■ **Exercise data**:
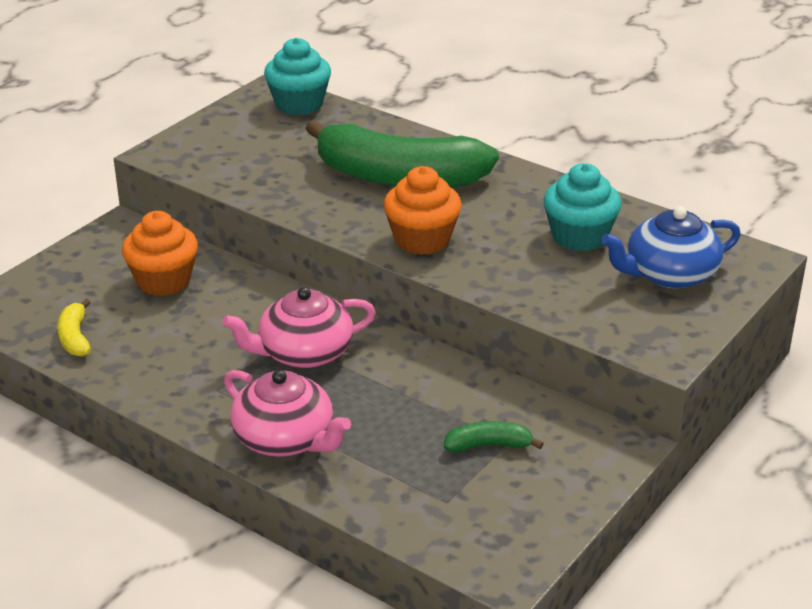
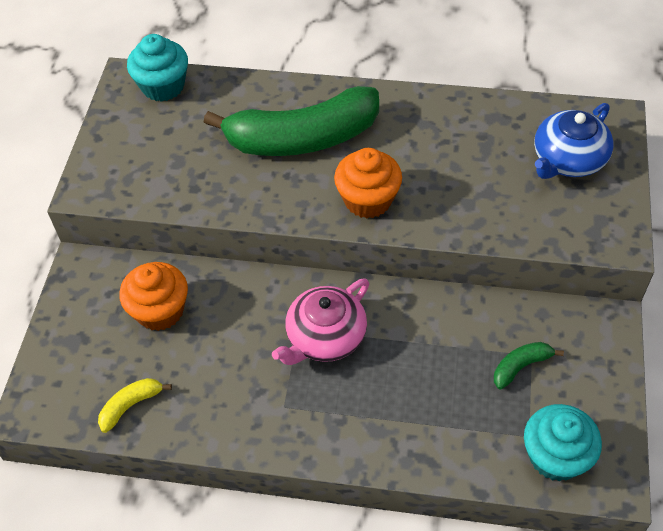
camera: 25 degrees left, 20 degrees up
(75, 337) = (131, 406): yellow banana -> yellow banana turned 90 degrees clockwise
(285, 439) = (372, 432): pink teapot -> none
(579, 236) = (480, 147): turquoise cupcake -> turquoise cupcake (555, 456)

--

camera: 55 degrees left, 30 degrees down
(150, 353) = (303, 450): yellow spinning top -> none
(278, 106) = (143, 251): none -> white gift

...

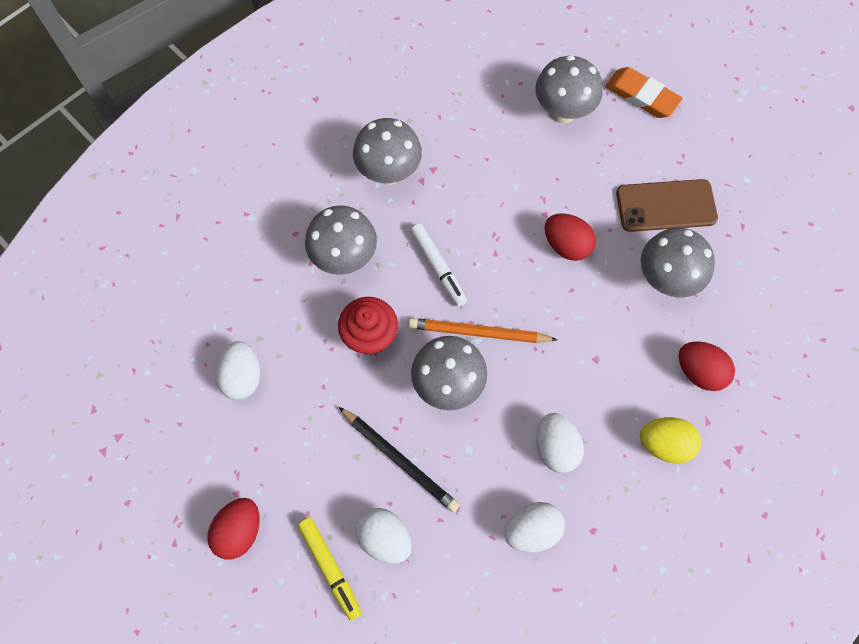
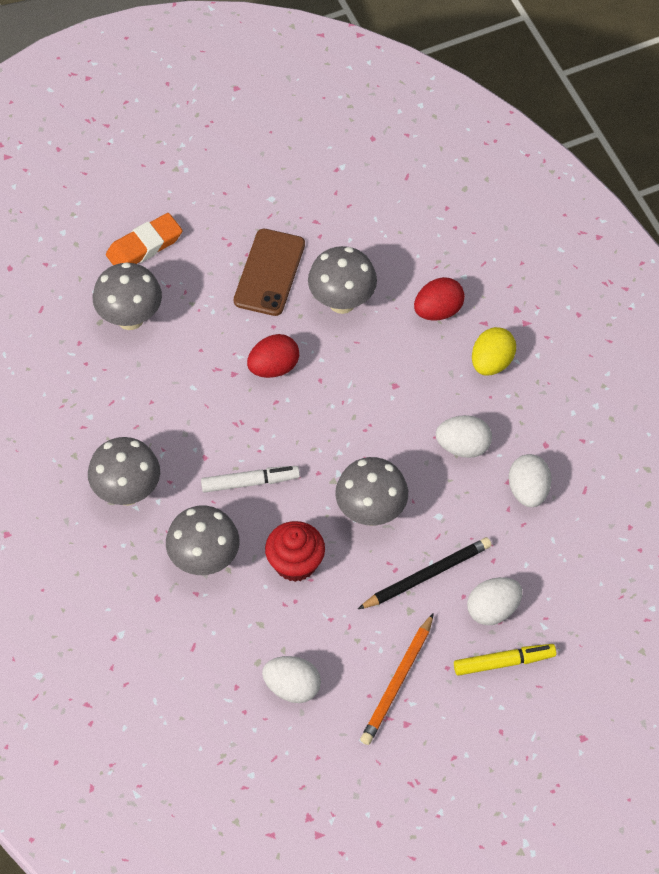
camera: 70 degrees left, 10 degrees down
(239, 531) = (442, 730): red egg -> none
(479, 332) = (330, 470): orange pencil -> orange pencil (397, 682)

■ **Task statement**: Print again the lines of the entries above that fall between the line holding "(239, 531) = (442, 730): red egg -> none" and the line holding "(479, 332) = (330, 470): orange", inclusive, exactly as they stand.

■ **Task response**:
(239, 531) = (442, 730): red egg -> none
(479, 332) = (330, 470): orange pencil -> orange pencil (397, 682)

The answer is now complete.